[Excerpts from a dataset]
────────

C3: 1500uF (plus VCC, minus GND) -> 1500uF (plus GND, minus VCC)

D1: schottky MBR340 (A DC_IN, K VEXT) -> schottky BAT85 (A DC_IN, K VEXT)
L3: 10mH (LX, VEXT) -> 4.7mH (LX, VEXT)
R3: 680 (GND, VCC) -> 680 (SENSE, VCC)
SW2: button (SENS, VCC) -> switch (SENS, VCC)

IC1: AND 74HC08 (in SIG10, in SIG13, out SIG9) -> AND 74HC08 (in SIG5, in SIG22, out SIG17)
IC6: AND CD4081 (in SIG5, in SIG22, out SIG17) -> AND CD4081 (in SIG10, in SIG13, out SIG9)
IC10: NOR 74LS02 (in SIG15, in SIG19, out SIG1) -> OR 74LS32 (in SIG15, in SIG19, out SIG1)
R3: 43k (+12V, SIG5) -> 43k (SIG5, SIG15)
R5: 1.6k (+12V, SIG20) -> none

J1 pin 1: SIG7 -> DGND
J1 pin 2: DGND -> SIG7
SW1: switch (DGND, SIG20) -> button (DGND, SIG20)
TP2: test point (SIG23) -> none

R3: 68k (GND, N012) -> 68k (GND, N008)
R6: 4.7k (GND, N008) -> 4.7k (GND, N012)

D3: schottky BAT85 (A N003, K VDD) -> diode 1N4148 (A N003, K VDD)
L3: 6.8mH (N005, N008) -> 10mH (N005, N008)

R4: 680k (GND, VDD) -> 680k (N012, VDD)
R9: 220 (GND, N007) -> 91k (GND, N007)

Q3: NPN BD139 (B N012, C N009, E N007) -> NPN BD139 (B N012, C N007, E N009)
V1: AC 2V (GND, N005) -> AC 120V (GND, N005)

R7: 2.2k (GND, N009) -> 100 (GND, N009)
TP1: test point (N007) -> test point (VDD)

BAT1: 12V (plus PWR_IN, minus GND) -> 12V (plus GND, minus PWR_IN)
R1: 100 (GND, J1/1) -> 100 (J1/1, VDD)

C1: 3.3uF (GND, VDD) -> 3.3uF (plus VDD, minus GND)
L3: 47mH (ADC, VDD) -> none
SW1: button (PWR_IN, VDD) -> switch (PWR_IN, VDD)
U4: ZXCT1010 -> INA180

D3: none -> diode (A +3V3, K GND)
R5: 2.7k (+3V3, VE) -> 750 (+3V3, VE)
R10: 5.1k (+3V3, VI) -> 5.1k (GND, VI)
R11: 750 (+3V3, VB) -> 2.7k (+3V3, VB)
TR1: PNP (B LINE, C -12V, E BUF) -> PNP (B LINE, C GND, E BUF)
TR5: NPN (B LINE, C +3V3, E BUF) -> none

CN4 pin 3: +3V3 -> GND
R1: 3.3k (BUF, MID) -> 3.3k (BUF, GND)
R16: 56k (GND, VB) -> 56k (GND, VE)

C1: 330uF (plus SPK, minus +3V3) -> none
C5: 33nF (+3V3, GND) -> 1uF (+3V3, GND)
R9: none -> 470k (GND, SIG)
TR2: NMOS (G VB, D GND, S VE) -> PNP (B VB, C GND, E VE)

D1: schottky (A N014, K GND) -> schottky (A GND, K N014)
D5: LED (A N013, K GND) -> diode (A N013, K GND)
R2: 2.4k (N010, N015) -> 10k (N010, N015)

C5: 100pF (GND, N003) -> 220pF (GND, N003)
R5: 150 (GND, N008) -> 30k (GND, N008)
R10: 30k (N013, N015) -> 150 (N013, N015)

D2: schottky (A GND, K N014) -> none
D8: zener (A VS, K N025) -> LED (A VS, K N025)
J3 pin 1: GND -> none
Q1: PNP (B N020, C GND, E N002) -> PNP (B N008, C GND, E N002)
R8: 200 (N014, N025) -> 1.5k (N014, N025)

────────

* _Exercise directions_: Out of the data above, transcribe exactly and only the lines starting with the line that has "SW1: switch (DGND, SIG20)" and going on through the line that has "R1: 3.3k (BUF, MID) -> 3.3k (BUF, GND)", both included.

* _Output_:
SW1: switch (DGND, SIG20) -> button (DGND, SIG20)
TP2: test point (SIG23) -> none

R3: 68k (GND, N012) -> 68k (GND, N008)
R6: 4.7k (GND, N008) -> 4.7k (GND, N012)

D3: schottky BAT85 (A N003, K VDD) -> diode 1N4148 (A N003, K VDD)
L3: 6.8mH (N005, N008) -> 10mH (N005, N008)

R4: 680k (GND, VDD) -> 680k (N012, VDD)
R9: 220 (GND, N007) -> 91k (GND, N007)

Q3: NPN BD139 (B N012, C N009, E N007) -> NPN BD139 (B N012, C N007, E N009)
V1: AC 2V (GND, N005) -> AC 120V (GND, N005)

R7: 2.2k (GND, N009) -> 100 (GND, N009)
TP1: test point (N007) -> test point (VDD)

BAT1: 12V (plus PWR_IN, minus GND) -> 12V (plus GND, minus PWR_IN)
R1: 100 (GND, J1/1) -> 100 (J1/1, VDD)

C1: 3.3uF (GND, VDD) -> 3.3uF (plus VDD, minus GND)
L3: 47mH (ADC, VDD) -> none
SW1: button (PWR_IN, VDD) -> switch (PWR_IN, VDD)
U4: ZXCT1010 -> INA180

D3: none -> diode (A +3V3, K GND)
R5: 2.7k (+3V3, VE) -> 750 (+3V3, VE)
R10: 5.1k (+3V3, VI) -> 5.1k (GND, VI)
R11: 750 (+3V3, VB) -> 2.7k (+3V3, VB)
TR1: PNP (B LINE, C -12V, E BUF) -> PNP (B LINE, C GND, E BUF)
TR5: NPN (B LINE, C +3V3, E BUF) -> none

CN4 pin 3: +3V3 -> GND
R1: 3.3k (BUF, MID) -> 3.3k (BUF, GND)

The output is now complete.